[Listed entries Boundary: Start]

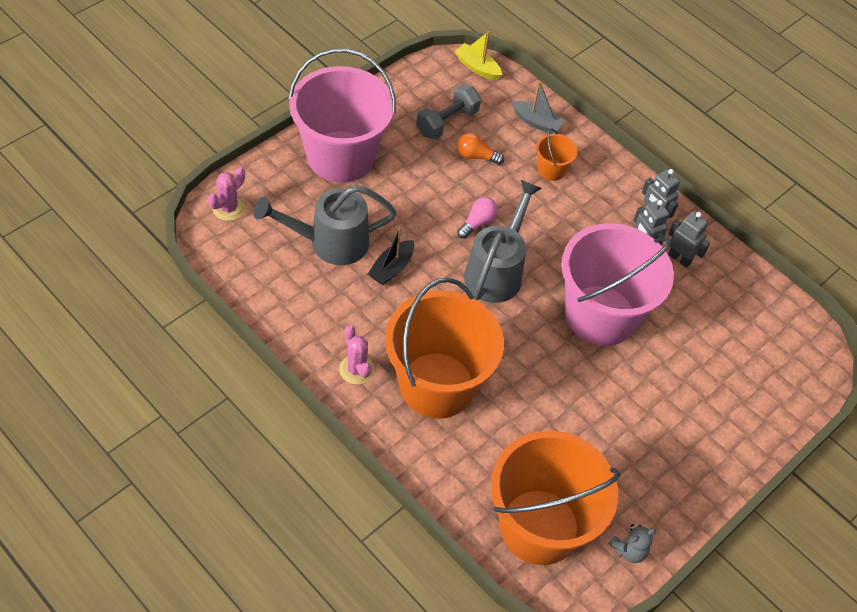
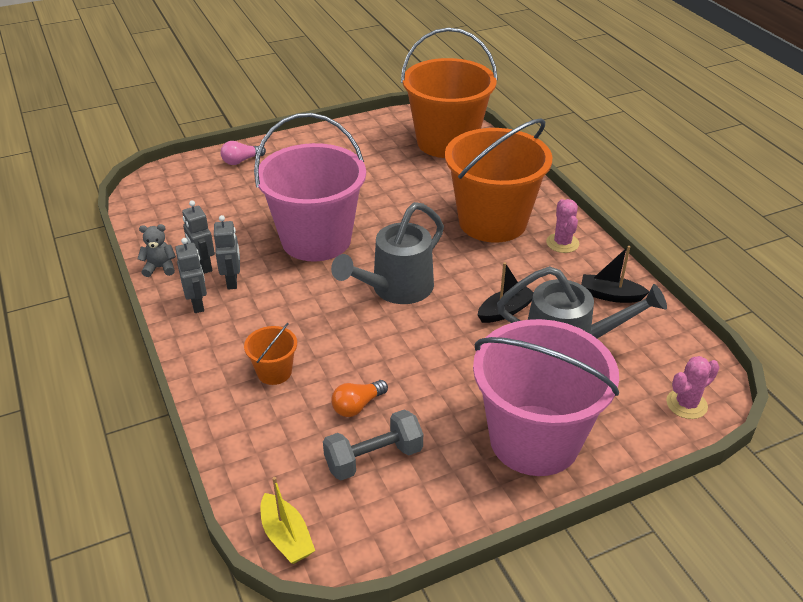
camera: 155 degrees left, 15 degrees down
(299, 308) = (610, 295): none -> black boat
(476, 156) = (357, 406): orange light bulb -> orange light bulb turned 105 degrees clockwise
(477, 223) = (393, 334): pink light bulb -> pink light bulb (241, 161)
(536, 122) = (253, 433): grey boat -> none
(629, 550) = (389, 123): grey teddy bear -> grey teddy bear (160, 268)

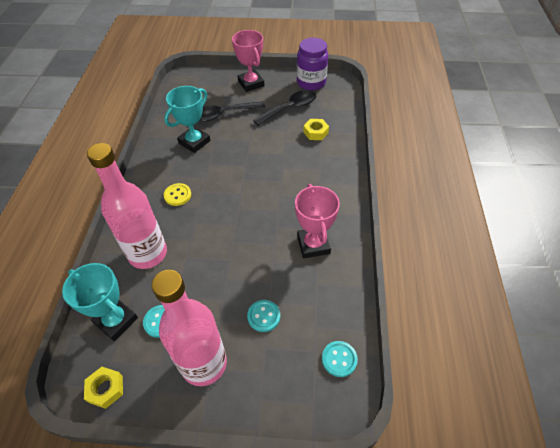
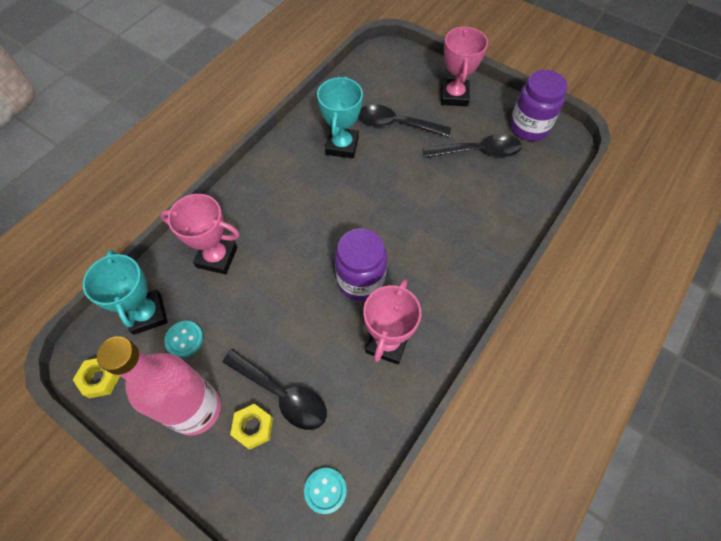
camera: 30 degrees right, 10 degrees up
(148, 253) = (217, 257): pink bottle -> pink trophy
(177, 195) = (285, 204): yellow button -> none
(194, 142) = (342, 146): turquoise trophy -> turquoise trophy turned 60 degrees counterclockwise
(263, 316) = (282, 394): turquoise button -> black spoon
(267, 216) = (360, 280): none -> purple jar
(315, 132) = (487, 200): yellow nut -> yellow nut (253, 427)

[Listed entries Boundary: End]

Without any pictures, retype the records above exactly.

camera: 155 degrees left, 15 degrees down
(299, 308) = (610, 295): none -> black boat
(476, 156) = (357, 406): orange light bulb -> orange light bulb turned 105 degrees clockwise
(477, 223) = (393, 334): pink light bulb -> pink light bulb (241, 161)
(536, 122) = (253, 433): grey boat -> none
(629, 550) = (389, 123): grey teddy bear -> grey teddy bear (160, 268)

camera: 30 degrees right, 10 degrees up
(148, 253) = (217, 257): pink bottle -> pink trophy
(177, 195) = (285, 204): yellow button -> none
(194, 142) = (342, 146): turquoise trophy -> turquoise trophy turned 60 degrees counterclockwise
(263, 316) = (282, 394): turquoise button -> black spoon
(267, 216) = (360, 280): none -> purple jar
(315, 132) = (487, 200): yellow nut -> yellow nut (253, 427)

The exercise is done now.